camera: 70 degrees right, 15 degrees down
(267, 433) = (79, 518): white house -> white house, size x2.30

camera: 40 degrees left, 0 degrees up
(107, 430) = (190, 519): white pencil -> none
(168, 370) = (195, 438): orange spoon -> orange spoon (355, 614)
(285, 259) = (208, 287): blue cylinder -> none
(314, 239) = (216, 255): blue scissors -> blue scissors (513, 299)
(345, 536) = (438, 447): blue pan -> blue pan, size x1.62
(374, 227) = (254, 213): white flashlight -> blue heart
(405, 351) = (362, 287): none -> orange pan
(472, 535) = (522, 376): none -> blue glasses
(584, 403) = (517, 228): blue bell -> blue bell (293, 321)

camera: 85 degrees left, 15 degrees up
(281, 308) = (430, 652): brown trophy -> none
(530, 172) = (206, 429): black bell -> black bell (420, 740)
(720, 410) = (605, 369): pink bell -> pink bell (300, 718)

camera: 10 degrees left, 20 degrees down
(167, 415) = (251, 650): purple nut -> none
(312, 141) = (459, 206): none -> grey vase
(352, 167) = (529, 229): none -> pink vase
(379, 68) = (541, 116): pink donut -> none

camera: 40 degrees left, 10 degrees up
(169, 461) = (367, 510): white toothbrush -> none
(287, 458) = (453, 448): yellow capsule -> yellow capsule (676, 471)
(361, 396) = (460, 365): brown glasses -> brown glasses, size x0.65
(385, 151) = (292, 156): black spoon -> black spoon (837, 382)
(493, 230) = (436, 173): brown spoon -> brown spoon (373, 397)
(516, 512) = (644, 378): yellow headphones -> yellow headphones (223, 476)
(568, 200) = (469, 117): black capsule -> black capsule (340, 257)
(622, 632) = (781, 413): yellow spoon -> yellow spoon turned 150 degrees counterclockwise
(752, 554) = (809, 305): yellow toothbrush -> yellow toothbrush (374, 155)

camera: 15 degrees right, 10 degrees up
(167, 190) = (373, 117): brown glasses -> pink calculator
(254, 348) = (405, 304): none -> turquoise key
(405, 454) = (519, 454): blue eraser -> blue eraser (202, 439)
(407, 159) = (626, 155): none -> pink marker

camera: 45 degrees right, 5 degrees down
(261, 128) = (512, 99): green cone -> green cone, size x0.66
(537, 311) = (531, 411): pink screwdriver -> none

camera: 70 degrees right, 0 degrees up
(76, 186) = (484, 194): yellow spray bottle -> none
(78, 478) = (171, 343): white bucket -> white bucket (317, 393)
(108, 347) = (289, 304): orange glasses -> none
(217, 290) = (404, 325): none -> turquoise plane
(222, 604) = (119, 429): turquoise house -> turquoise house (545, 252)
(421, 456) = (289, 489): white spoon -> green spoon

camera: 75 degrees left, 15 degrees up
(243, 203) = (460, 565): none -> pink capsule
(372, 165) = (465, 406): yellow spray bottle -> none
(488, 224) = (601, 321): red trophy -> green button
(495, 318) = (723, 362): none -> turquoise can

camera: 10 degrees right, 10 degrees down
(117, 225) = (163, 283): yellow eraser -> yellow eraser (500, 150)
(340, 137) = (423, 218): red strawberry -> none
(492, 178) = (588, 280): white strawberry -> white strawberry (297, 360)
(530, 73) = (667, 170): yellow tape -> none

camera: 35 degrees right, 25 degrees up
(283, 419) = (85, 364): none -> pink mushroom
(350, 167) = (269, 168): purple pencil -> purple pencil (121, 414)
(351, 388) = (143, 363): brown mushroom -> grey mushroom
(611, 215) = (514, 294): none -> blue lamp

Problem description:
Once you find the line with "camera: 15 degrees right, 10 degrees up" above, print it and every line after it up to and including the line with "camera: 10 degrees right, 10 degrees down", exactly as written and nothing else.

Task result:
camera: 15 degrees right, 10 degrees up
(167, 190) = (373, 117): brown glasses -> pink calculator
(254, 348) = (405, 304): none -> turquoise key
(405, 454) = (519, 454): blue eraser -> blue eraser (202, 439)
(407, 159) = (626, 155): none -> pink marker

camera: 45 degrees right, 5 degrees down
(261, 128) = (512, 99): green cone -> green cone, size x0.66
(537, 311) = (531, 411): pink screwdriver -> none

camera: 70 degrees right, 0 degrees up
(76, 186) = (484, 194): yellow spray bottle -> none
(78, 478) = (171, 343): white bucket -> white bucket (317, 393)
(108, 347) = (289, 304): orange glasses -> none
(217, 290) = (404, 325): none -> turquoise plane
(222, 604) = (119, 429): turquoise house -> turquoise house (545, 252)
(421, 456) = (289, 489): white spoon -> green spoon

camera: 75 degrees left, 15 degrees up
(243, 203) = (460, 565): none -> pink capsule
(372, 165) = (465, 406): yellow spray bottle -> none
(488, 224) = (601, 321): red trophy -> green button
(495, 318) = (723, 362): none -> turquoise can

camera: 10 degrees right, 10 degrees down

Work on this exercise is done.